### [ACTIVITY]
Could you retype all of the entries exactly, without their pictures?

+ + +

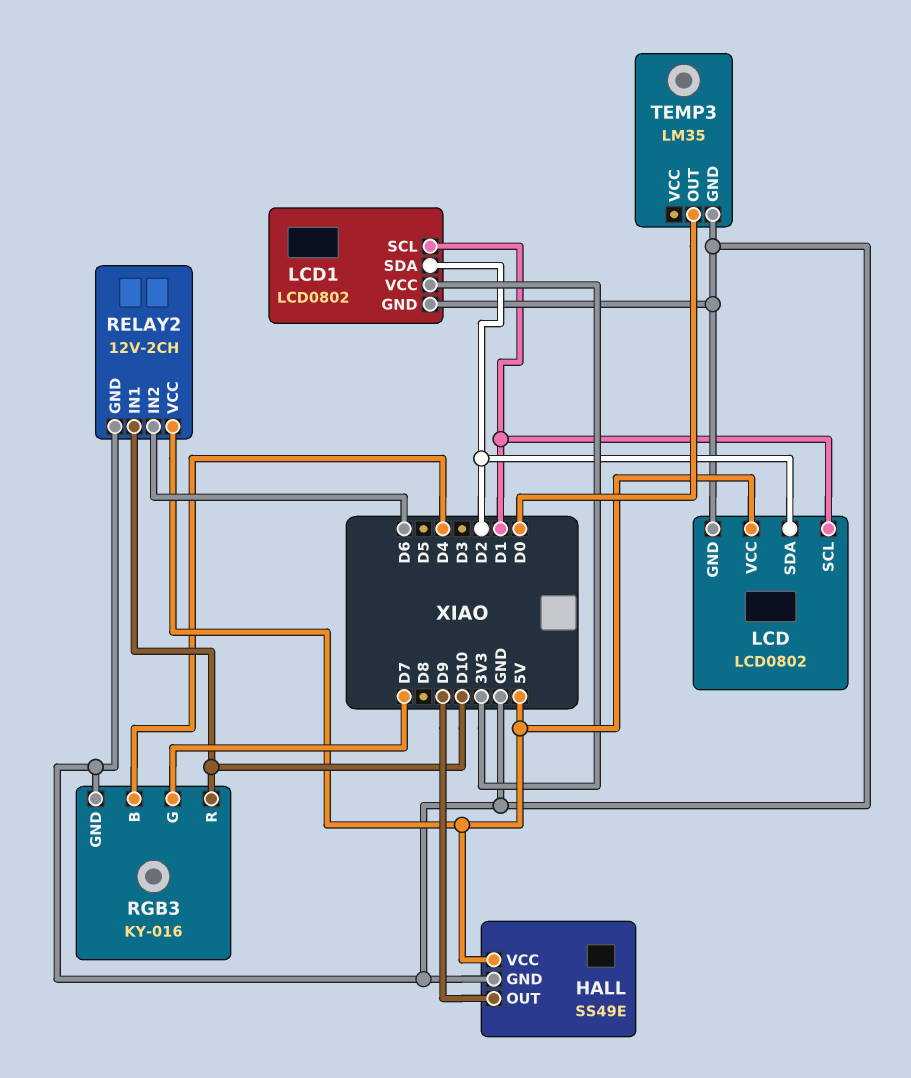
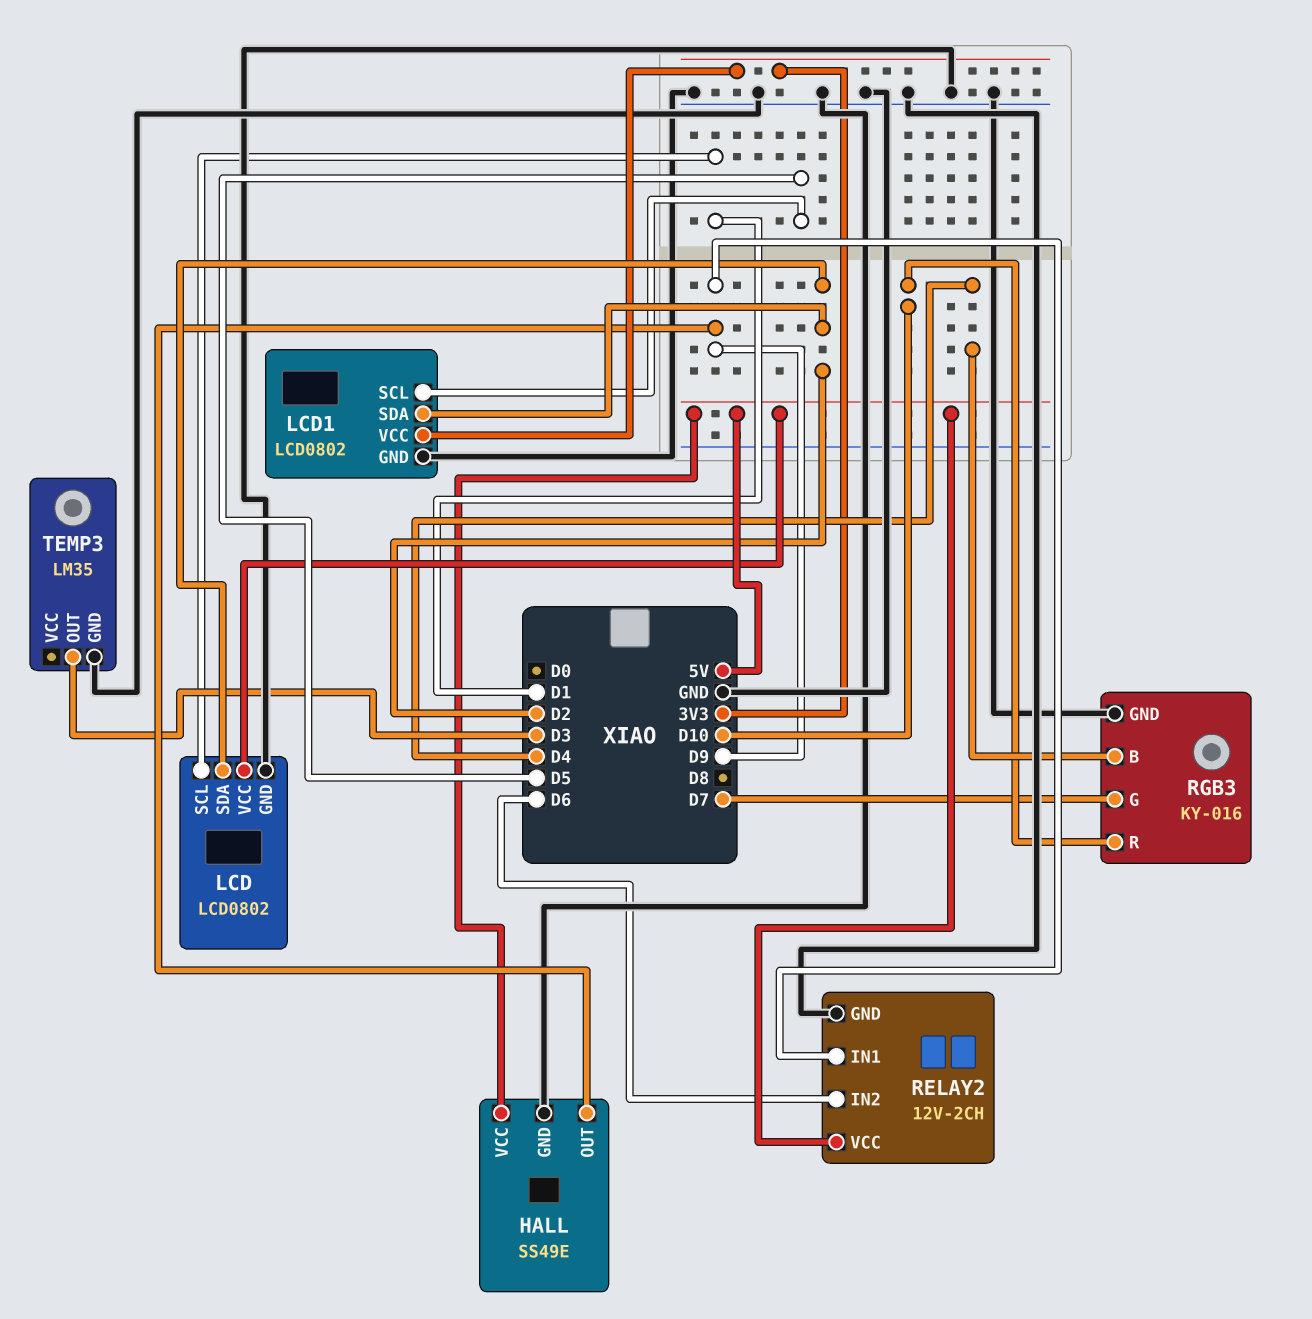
LCD1 pin SCL: D1 -> D5
RELAY2 pin IN1: D10 -> D9
TEMP3 pin OUT: D0 -> D3

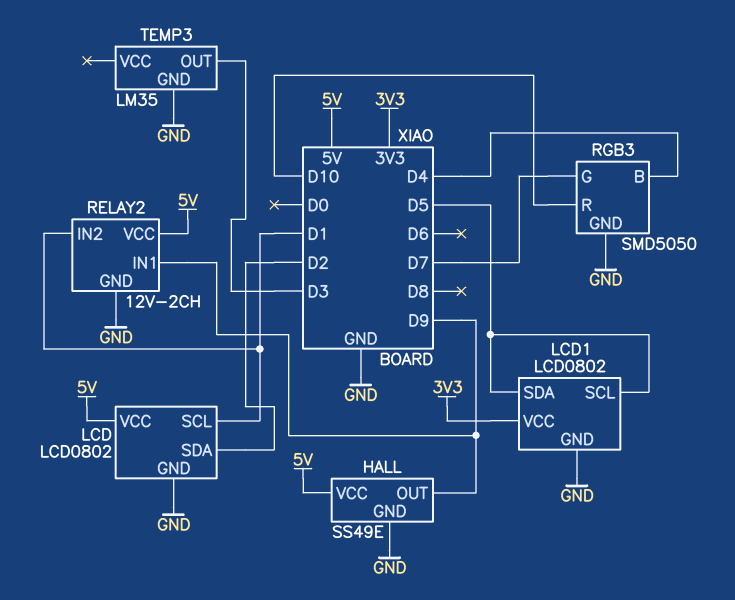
LCD1 pin SDA: D2 -> D5
RELAY2 pin IN2: D6 -> D1
RGB3: KY-016 -> SMD5050

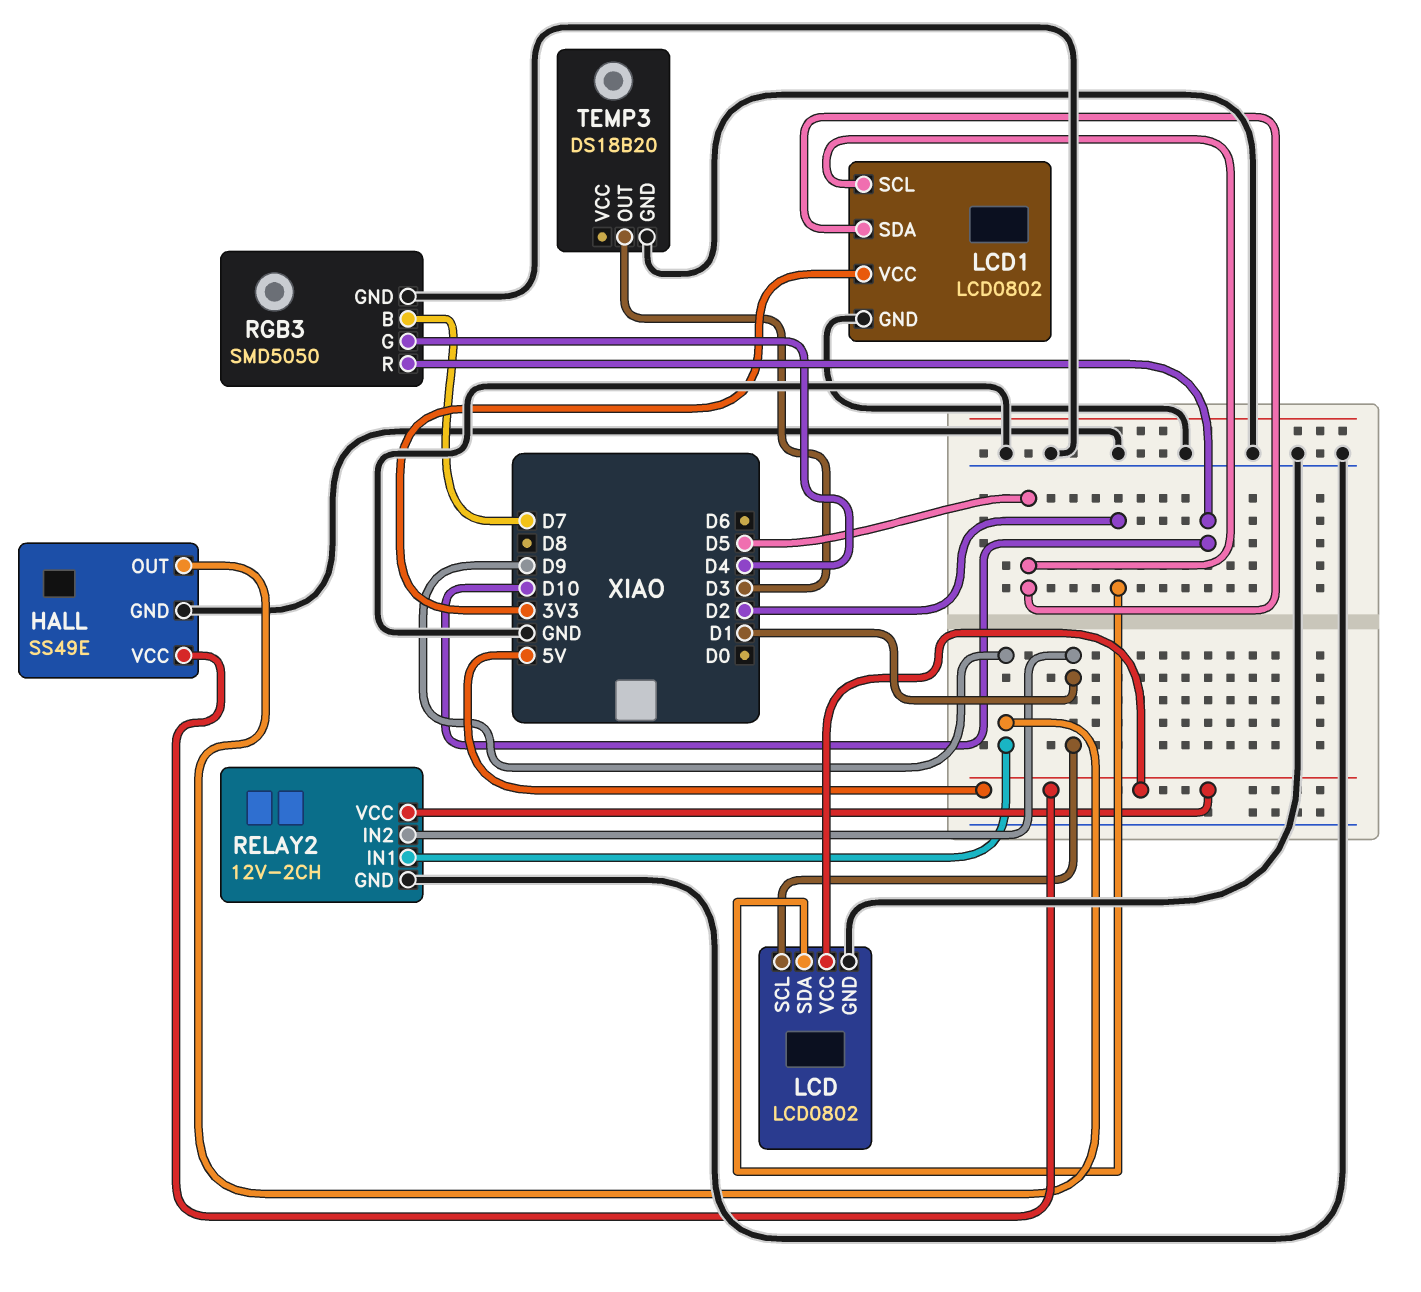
RGB3 pin B: D4 -> D7
RGB3 pin G: D7 -> D4
TEMP3: LM35 -> DS18B20

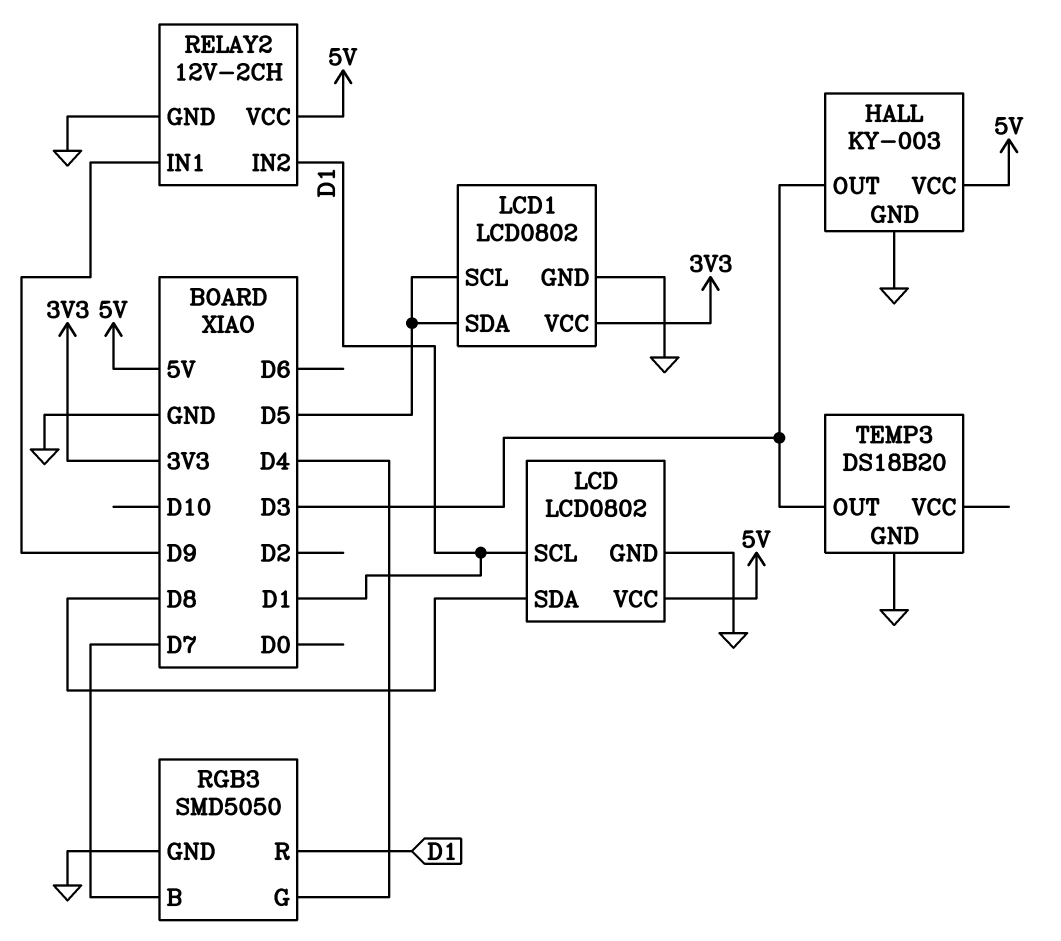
HALL: SS49E -> KY-003
HALL pin OUT: D9 -> D3
LCD pin SDA: D2 -> D8
RGB3 pin R: D10 -> D1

+ + +

### [EXERCISE OUTPUT]
LCD1 pin SCL: D1 -> D5
RELAY2 pin IN1: D10 -> D9
TEMP3 pin OUT: D0 -> D3

LCD1 pin SDA: D2 -> D5
RELAY2 pin IN2: D6 -> D1
RGB3: KY-016 -> SMD5050

RGB3 pin B: D4 -> D7
RGB3 pin G: D7 -> D4
TEMP3: LM35 -> DS18B20

HALL: SS49E -> KY-003
HALL pin OUT: D9 -> D3
LCD pin SDA: D2 -> D8
RGB3 pin R: D10 -> D1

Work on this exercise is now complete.